> Your task
Below are records; work out how many of their lines hold the string "none" and give that number alone.
** Opening Records provided block **
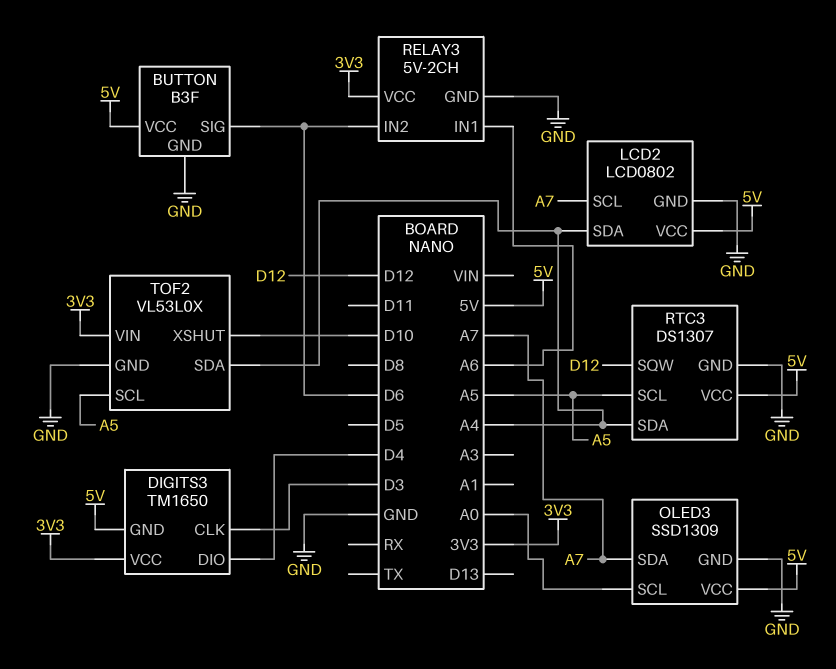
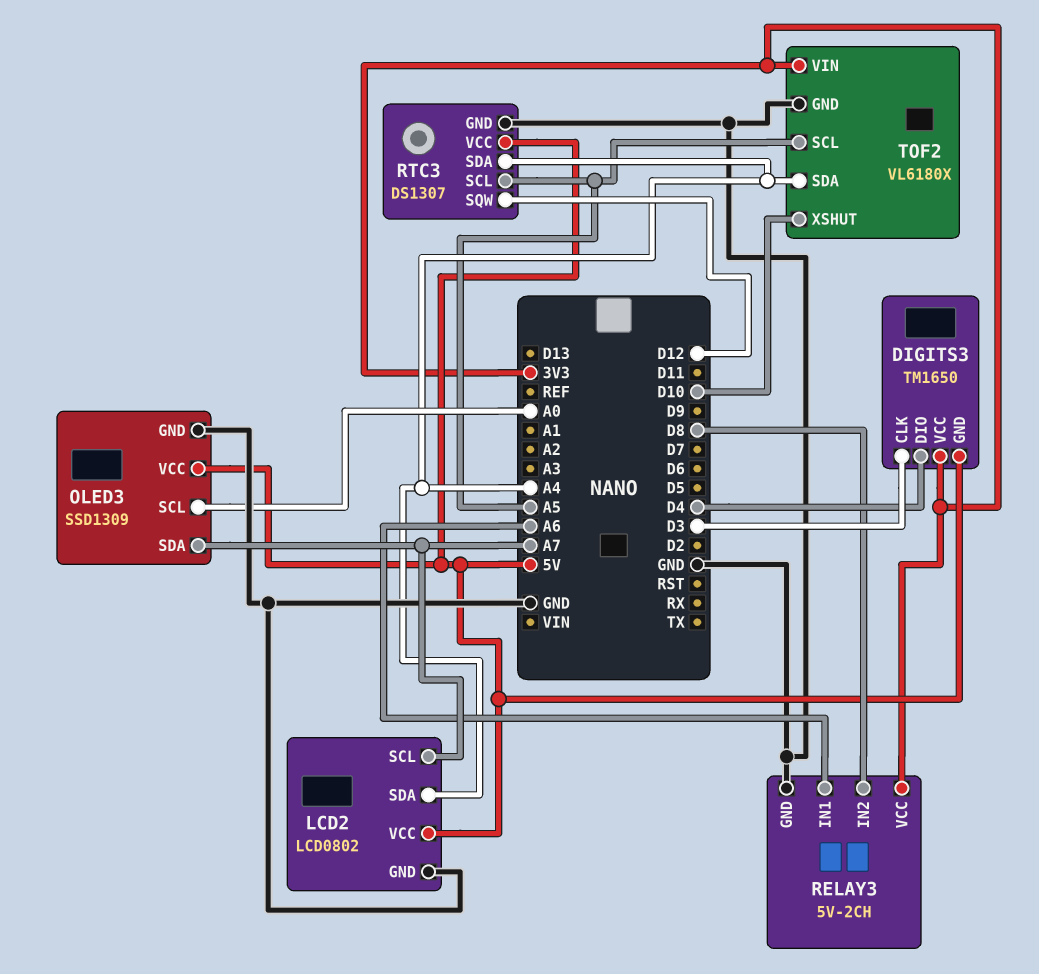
BUTTON: B3F -> none
BUTTON pin GND: GND -> none
BUTTON pin SIG: D6 -> none
BUTTON pin VCC: 5V -> none
RELAY3 pin IN2: D6 -> D8
TOF2: VL53L0X -> VL6180X

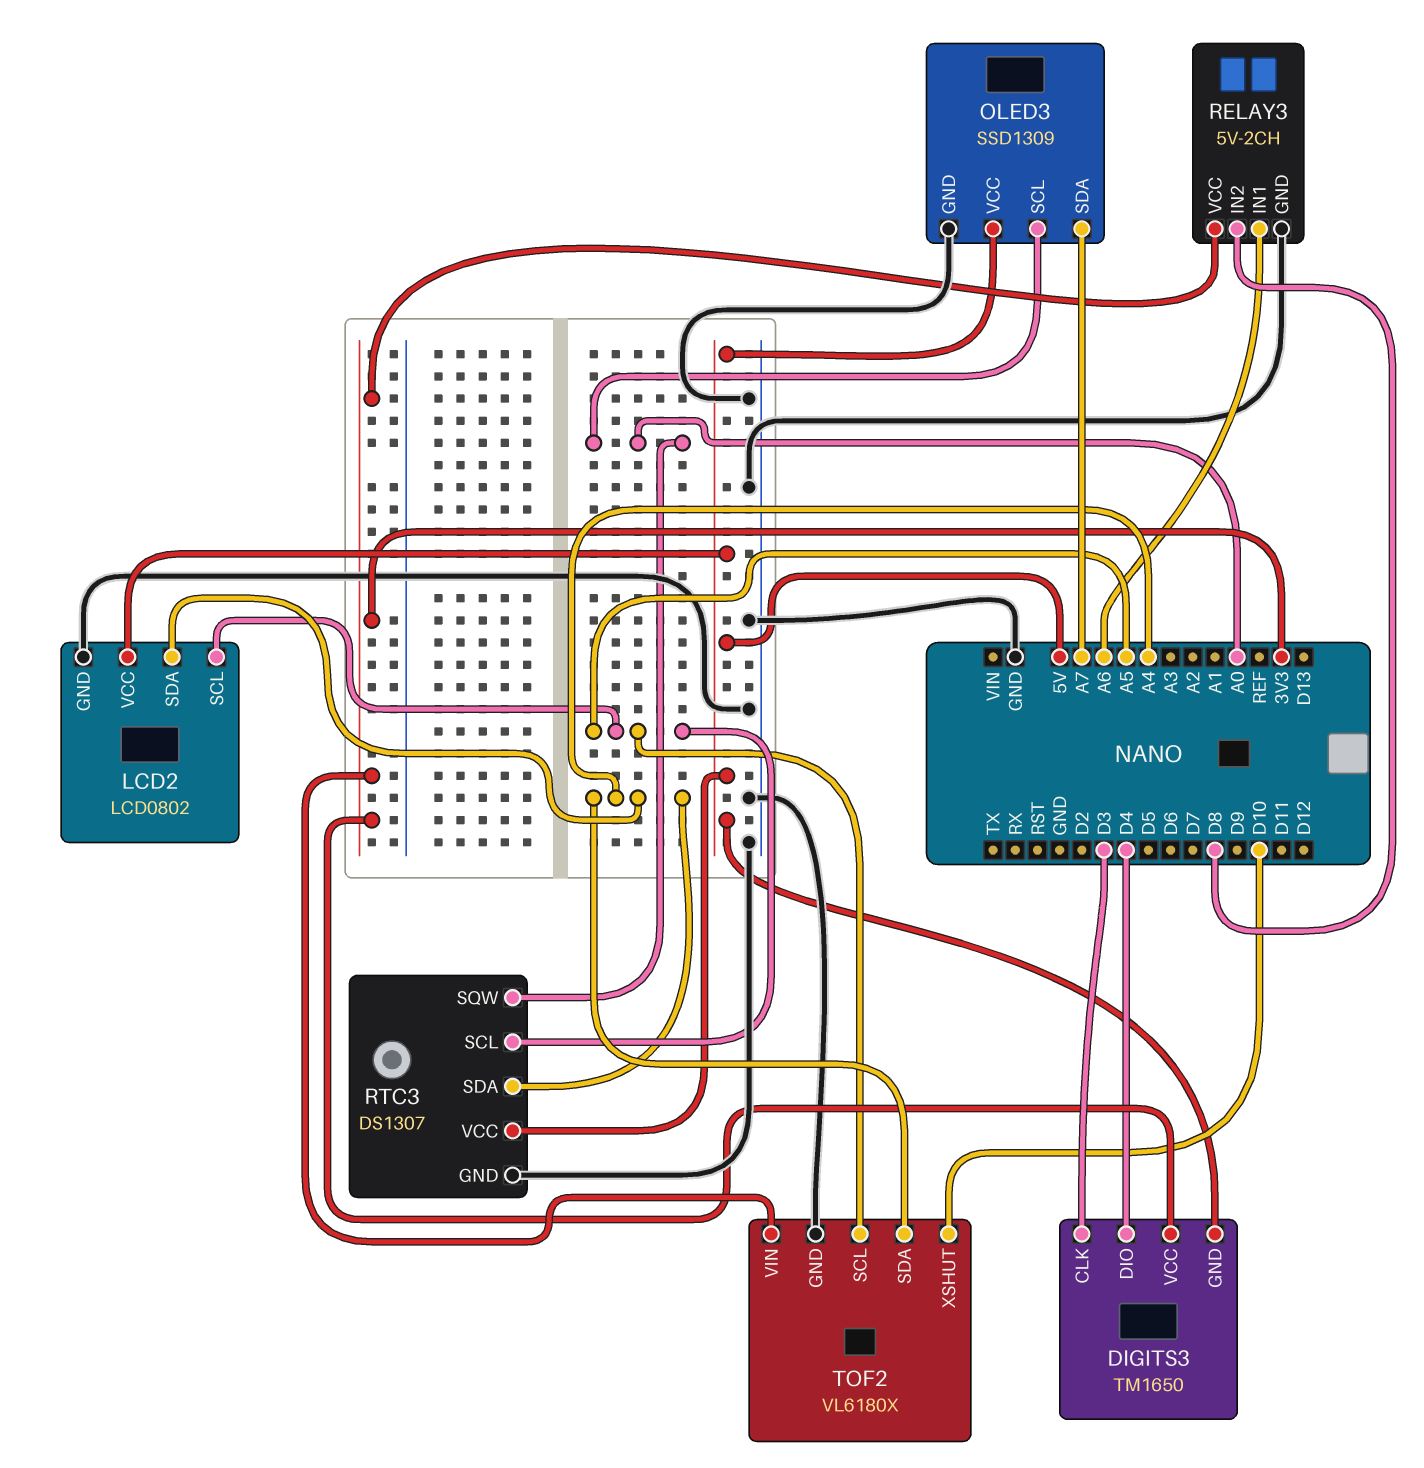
LCD2 pin SCL: A7 -> A5
RTC3 pin SQW: D12 -> A0

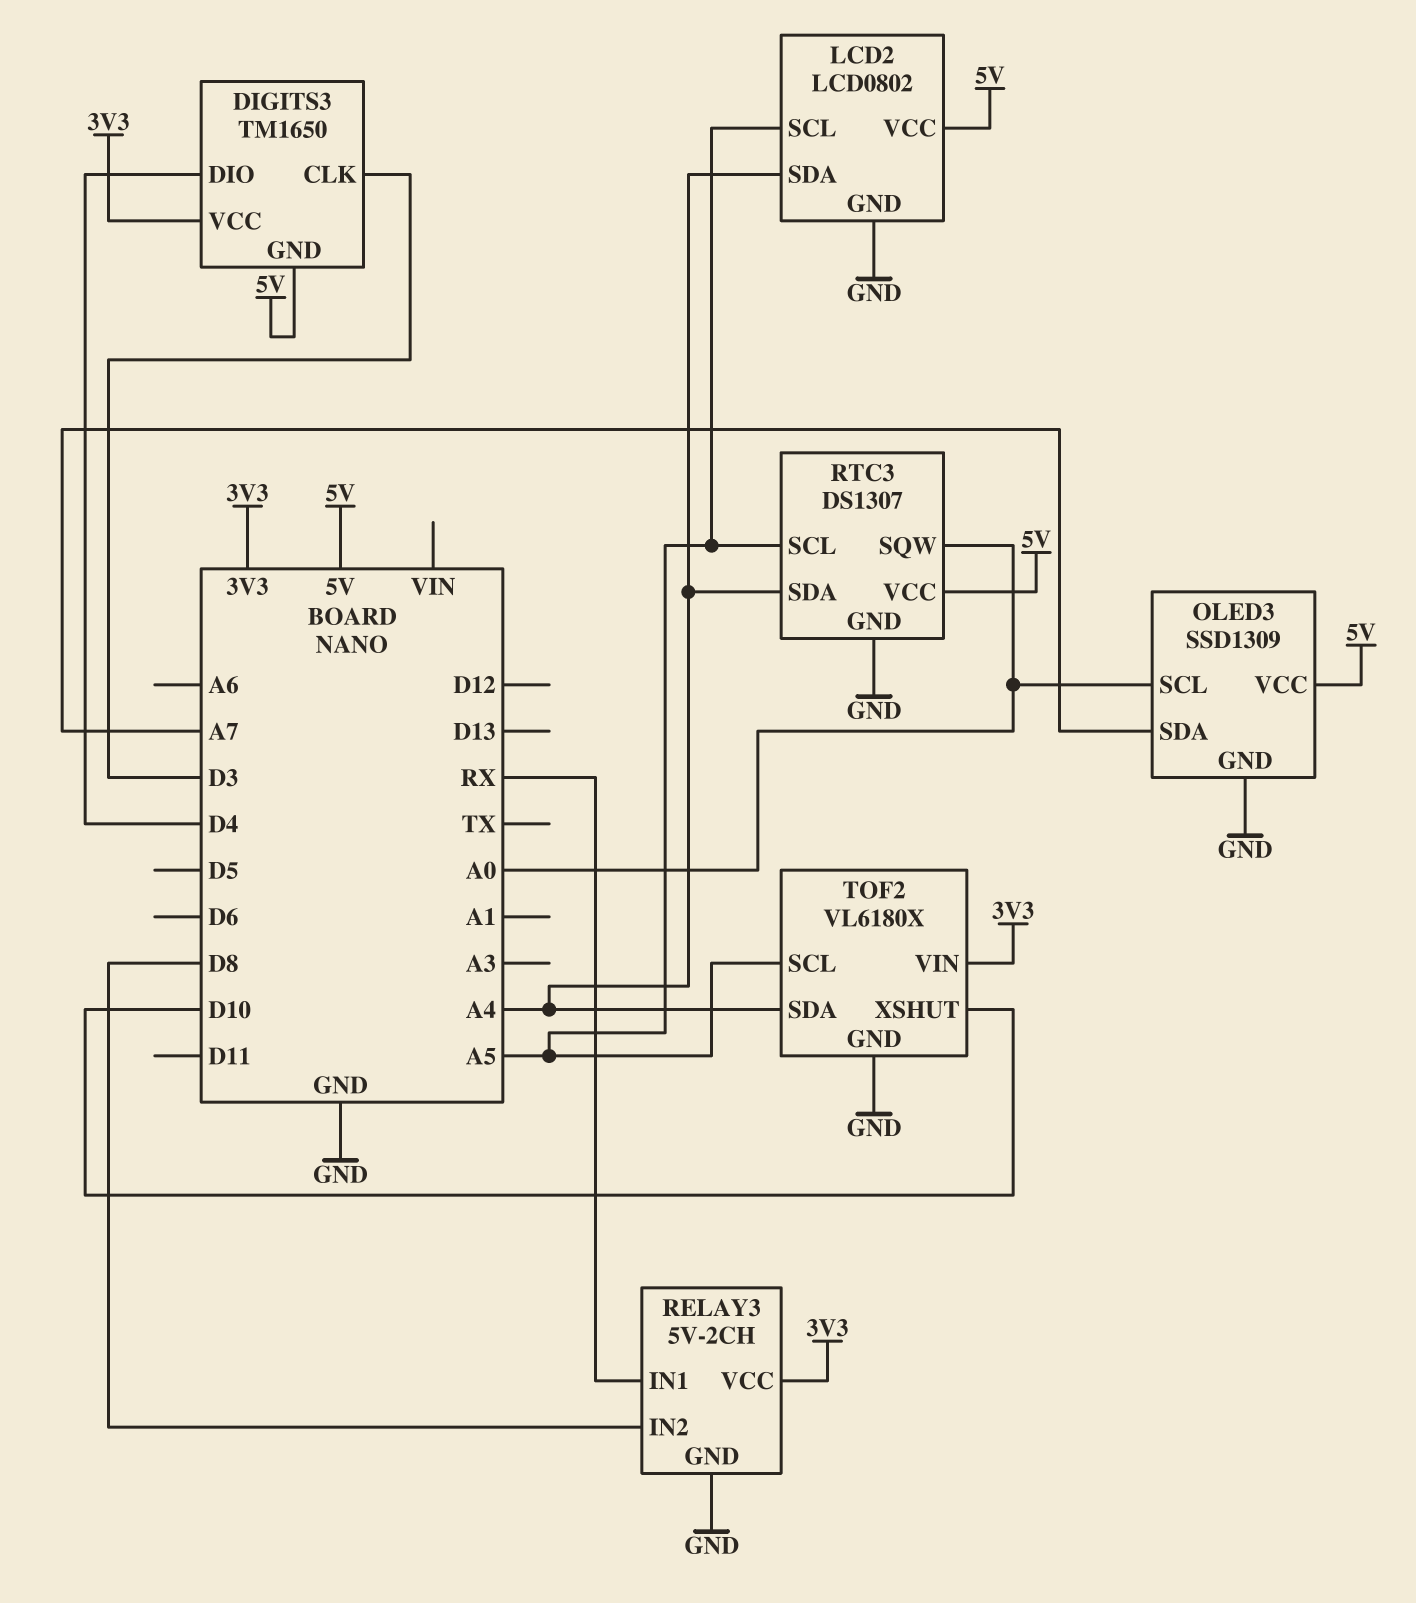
RELAY3 pin IN1: A6 -> RX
** Closing Records provided block **
> Result
4